* **Input data**
━━━━━━━━━━━━━━━━━━━━

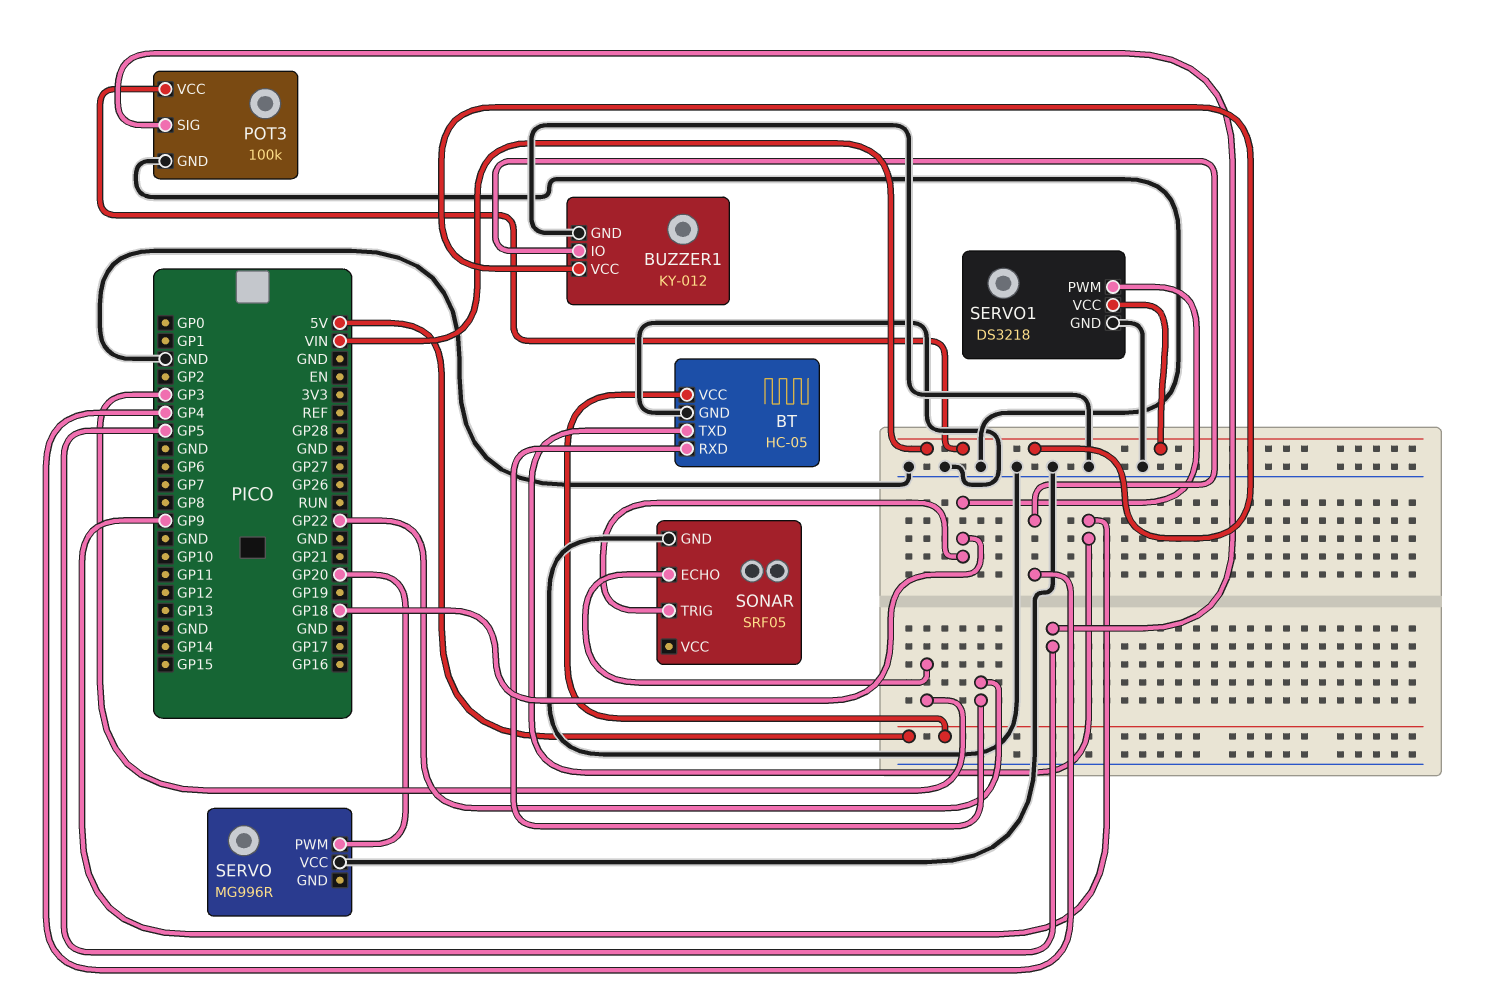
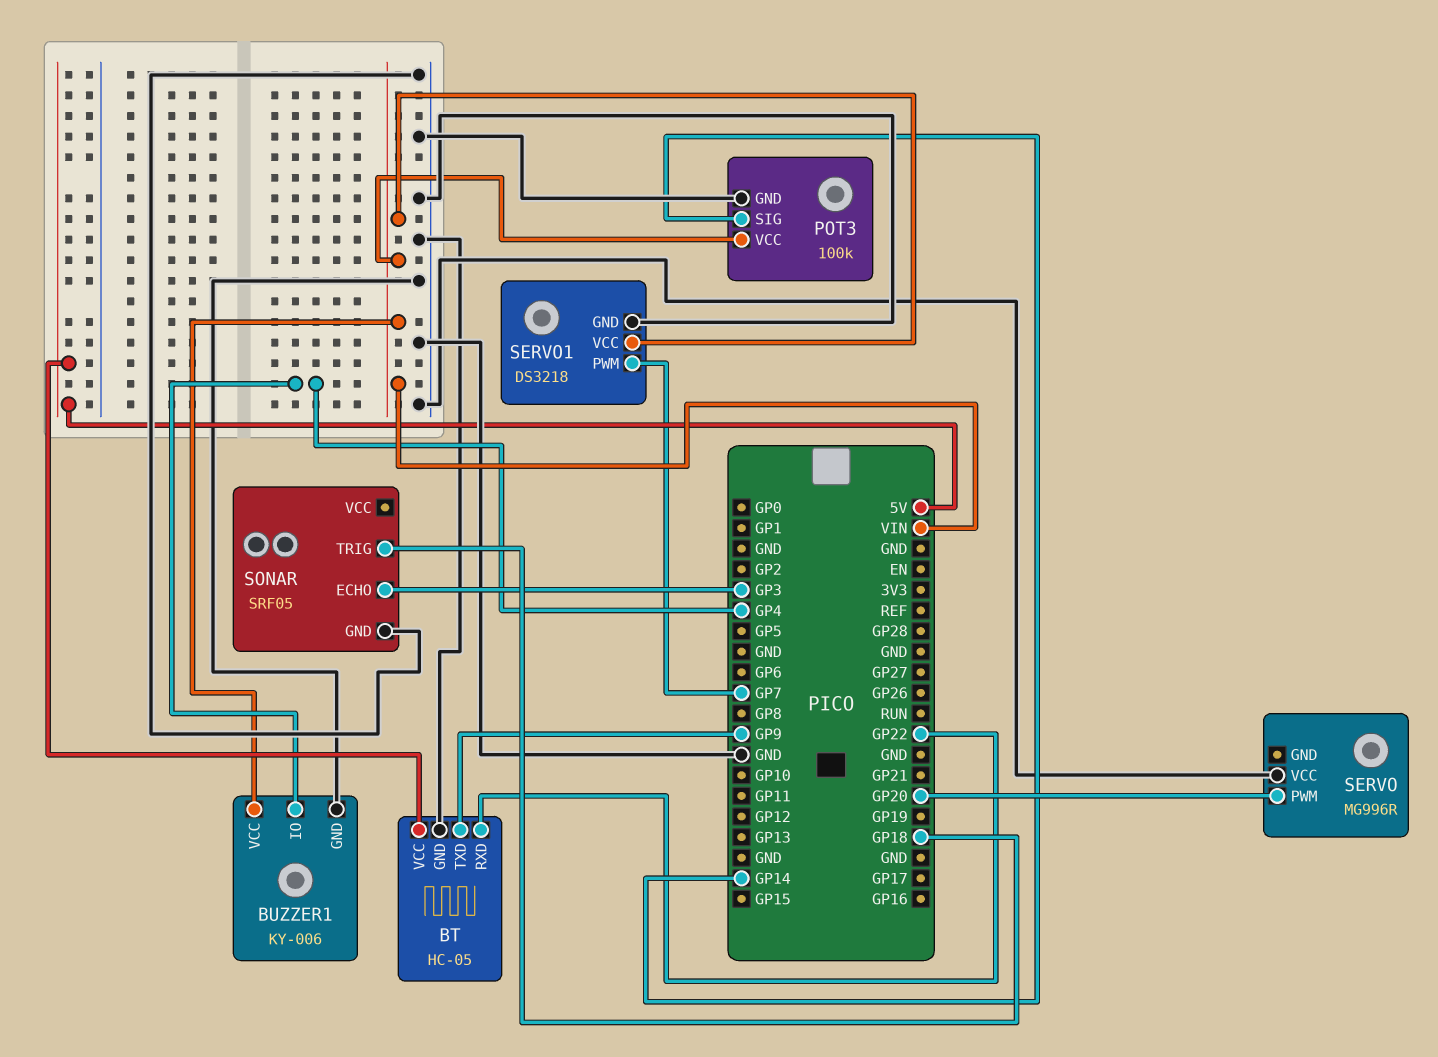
BUZZER1: KY-012 -> KY-006
POT3 pin SIG: GP5 -> GP14
SERVO1 pin PWM: GP18 -> GP7

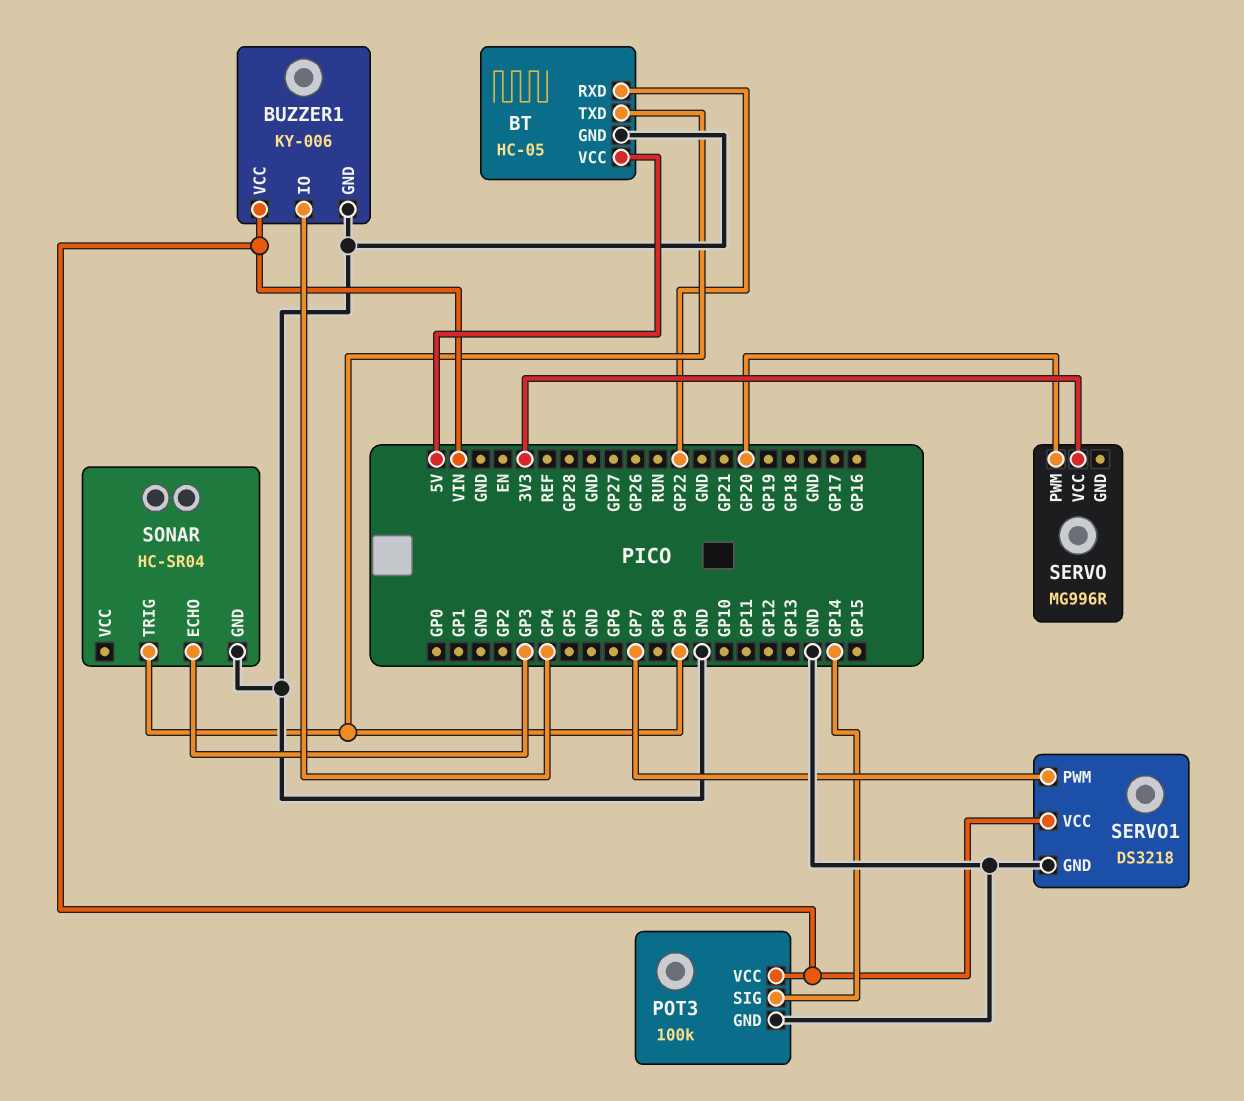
SERVO pin VCC: GND -> 3V3
SONAR: SRF05 -> HC-SR04
SONAR pin TRIG: GP18 -> GP9

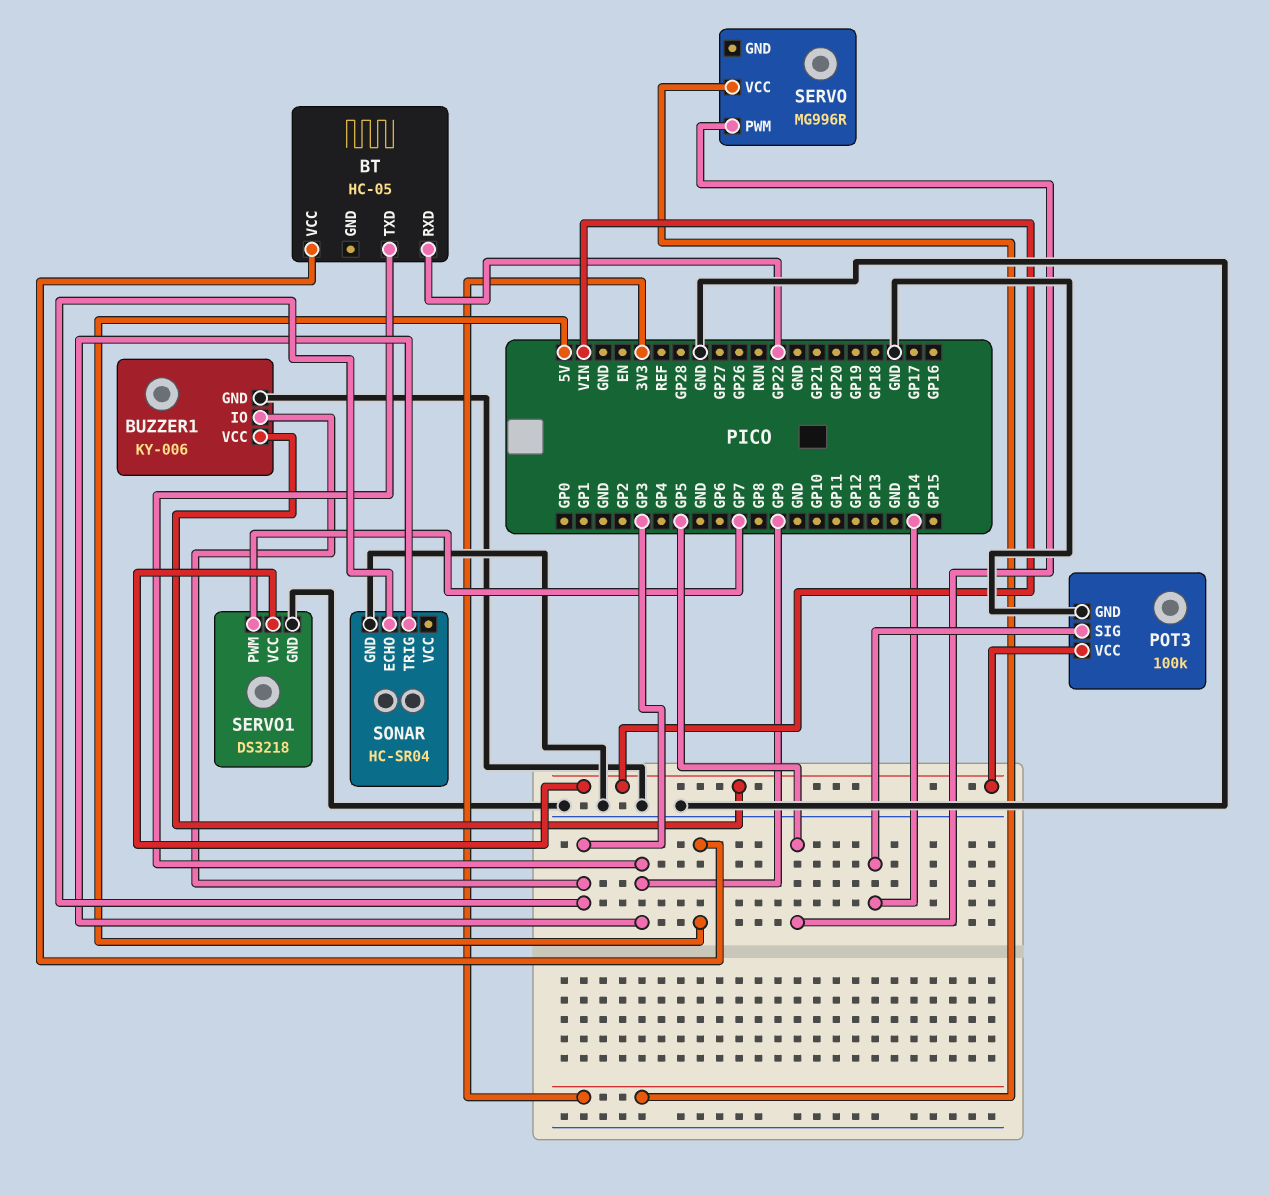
BT pin GND: GND -> none
BUZZER1 pin IO: GP4 -> GP3
SERVO pin PWM: GP20 -> GP5

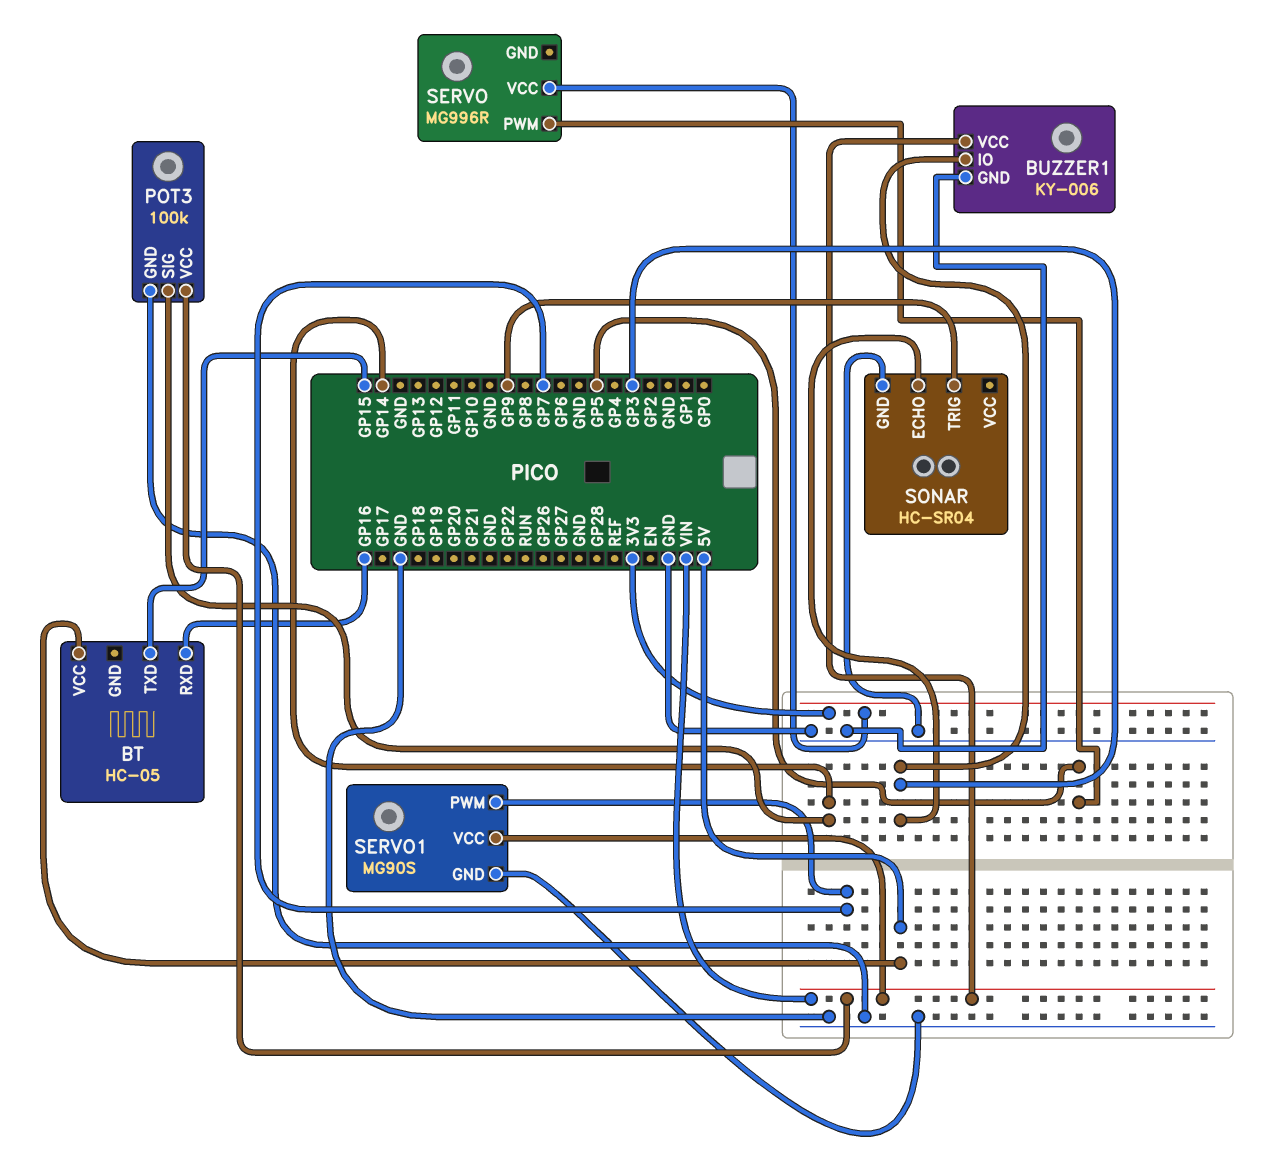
BT pin RXD: GP22 -> GP16
BT pin TXD: GP9 -> GP15
SERVO1: DS3218 -> MG90S

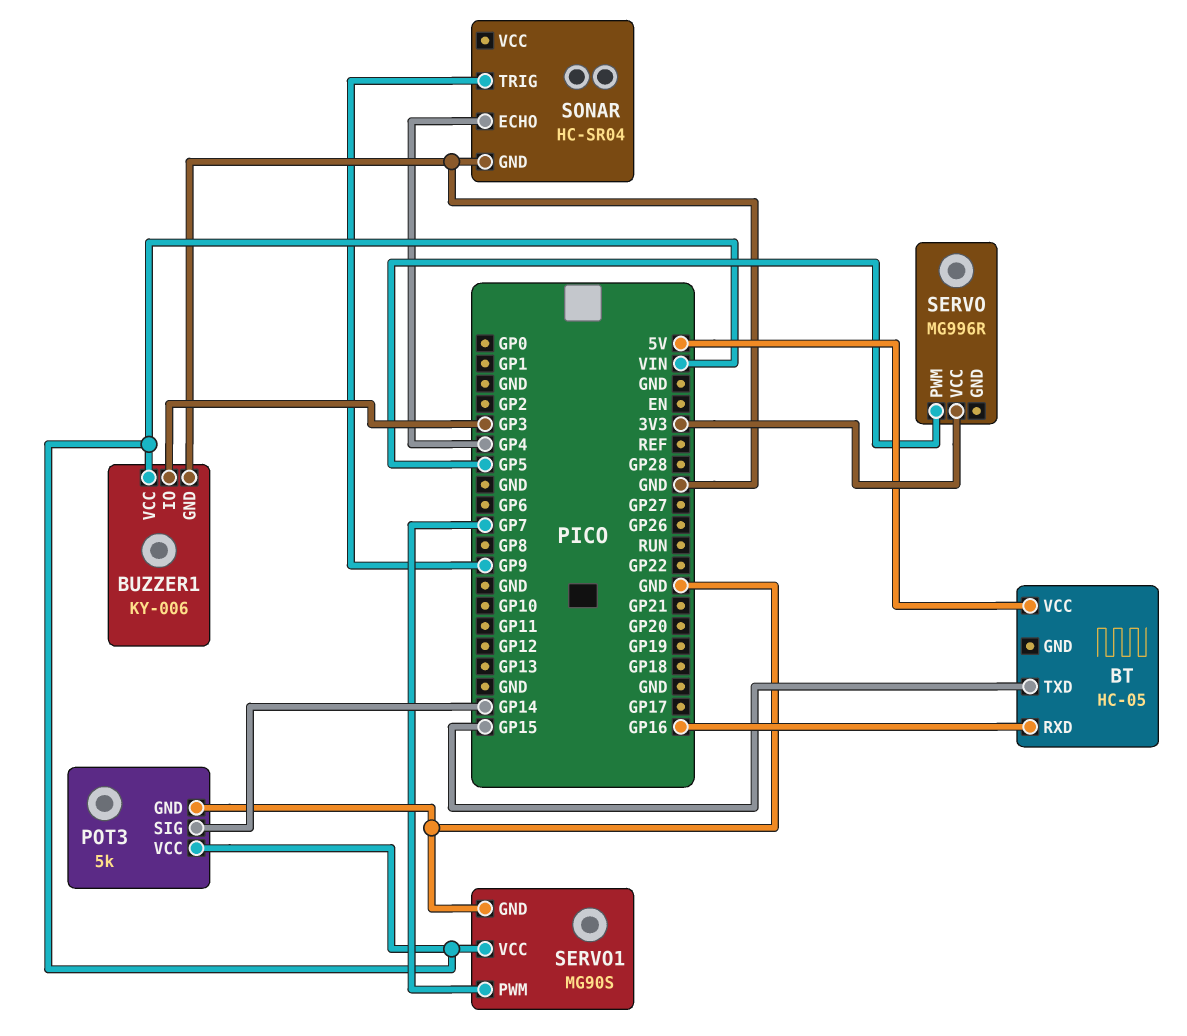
POT3: 100k -> 5k
SONAR pin ECHO: GP3 -> GP4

━━━━━━━━━━━━━━━━━━━━

* **Problem**
Could you restate the entries word for word, skipping any pictures?

* **Exercise response**
BUZZER1: KY-012 -> KY-006
POT3 pin SIG: GP5 -> GP14
SERVO1 pin PWM: GP18 -> GP7

SERVO pin VCC: GND -> 3V3
SONAR: SRF05 -> HC-SR04
SONAR pin TRIG: GP18 -> GP9

BT pin GND: GND -> none
BUZZER1 pin IO: GP4 -> GP3
SERVO pin PWM: GP20 -> GP5

BT pin RXD: GP22 -> GP16
BT pin TXD: GP9 -> GP15
SERVO1: DS3218 -> MG90S

POT3: 100k -> 5k
SONAR pin ECHO: GP3 -> GP4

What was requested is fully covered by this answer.